* _EXERCISE_: Could you count the lines in the listing that include the word "light"? Give only the number.

::::::::

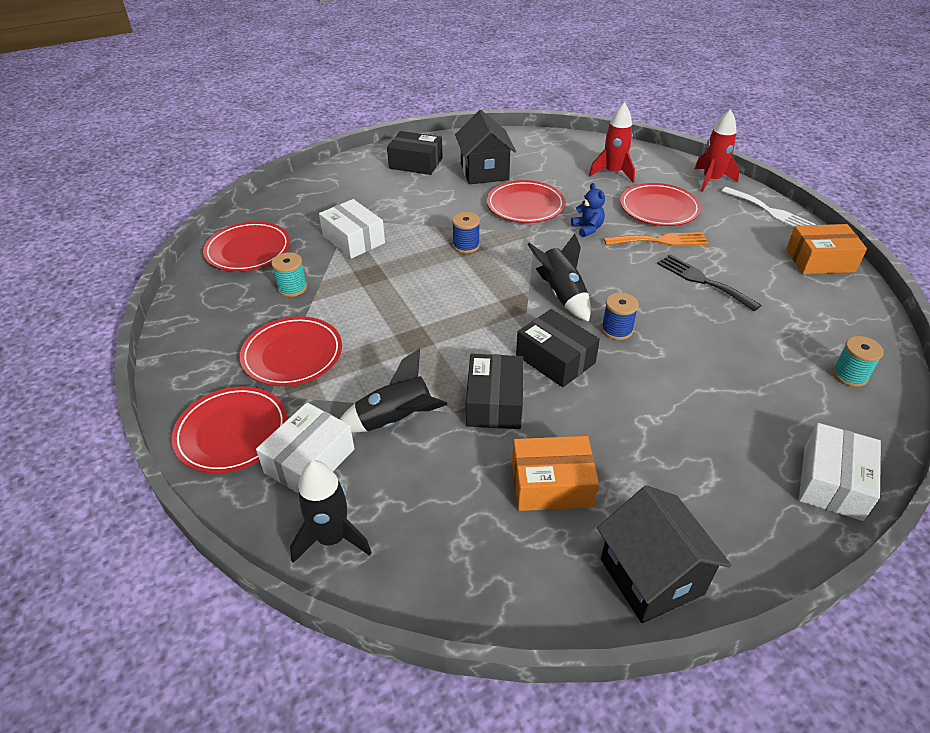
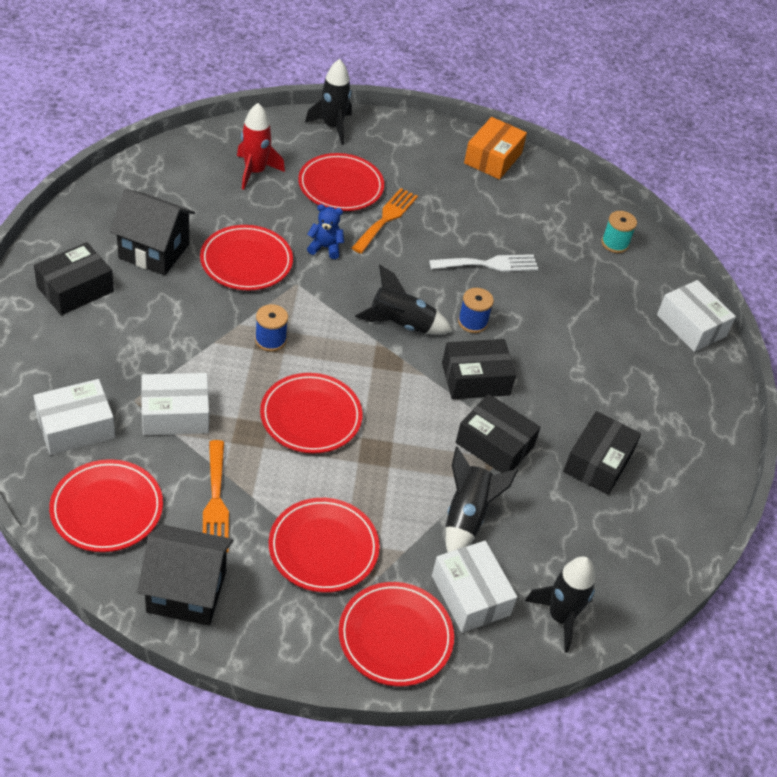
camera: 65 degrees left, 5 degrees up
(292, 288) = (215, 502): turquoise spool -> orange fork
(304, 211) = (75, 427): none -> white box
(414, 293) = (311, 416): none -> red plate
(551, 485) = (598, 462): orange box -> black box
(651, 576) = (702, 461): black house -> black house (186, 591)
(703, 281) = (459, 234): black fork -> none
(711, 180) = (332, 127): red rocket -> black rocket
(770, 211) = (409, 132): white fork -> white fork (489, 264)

::::::::

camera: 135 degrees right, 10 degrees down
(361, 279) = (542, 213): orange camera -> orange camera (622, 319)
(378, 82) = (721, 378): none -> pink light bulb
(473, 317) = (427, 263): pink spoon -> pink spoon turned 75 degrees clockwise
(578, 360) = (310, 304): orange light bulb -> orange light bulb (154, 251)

::::::::

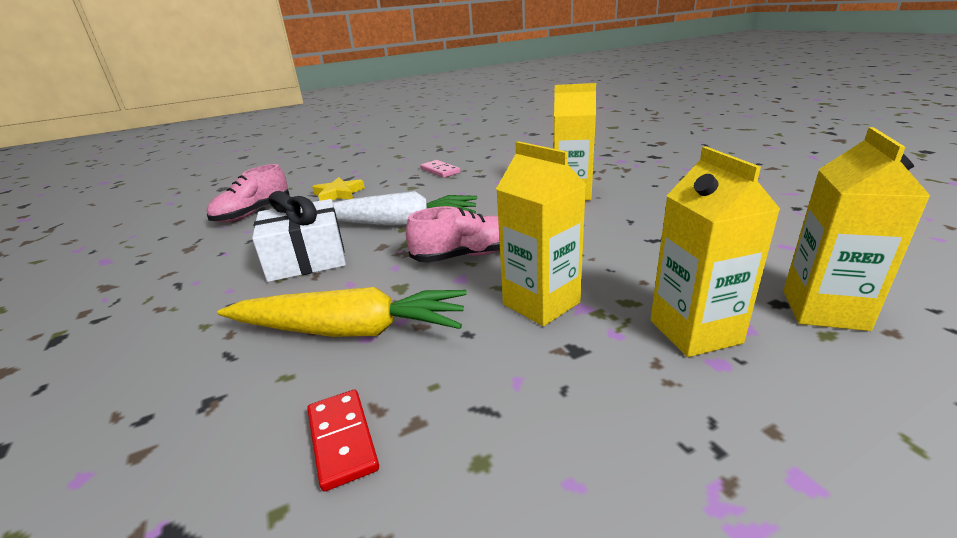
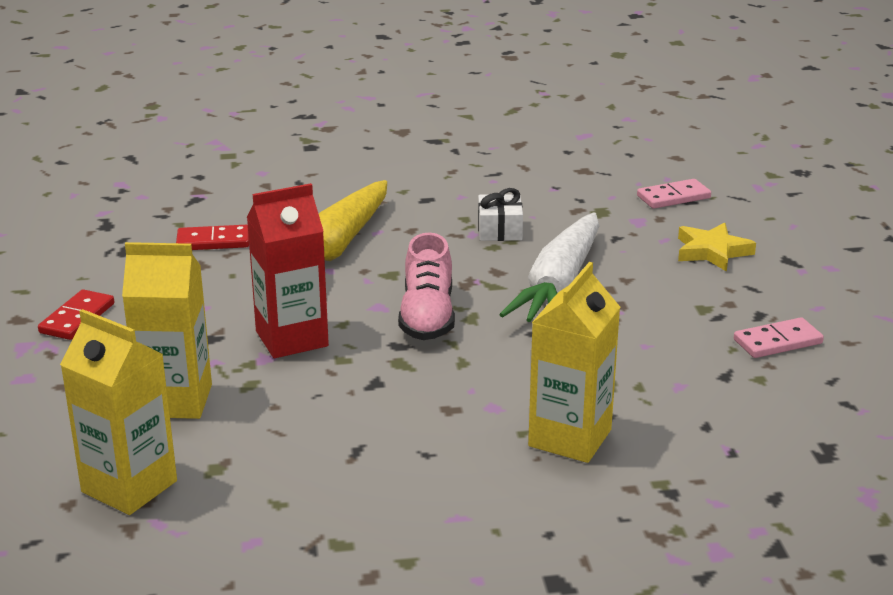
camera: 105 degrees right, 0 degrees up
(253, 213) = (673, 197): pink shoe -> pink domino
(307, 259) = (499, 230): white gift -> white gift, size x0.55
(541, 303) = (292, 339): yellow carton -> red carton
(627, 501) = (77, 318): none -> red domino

::::::::

* _YOUR RESPONSE_: 2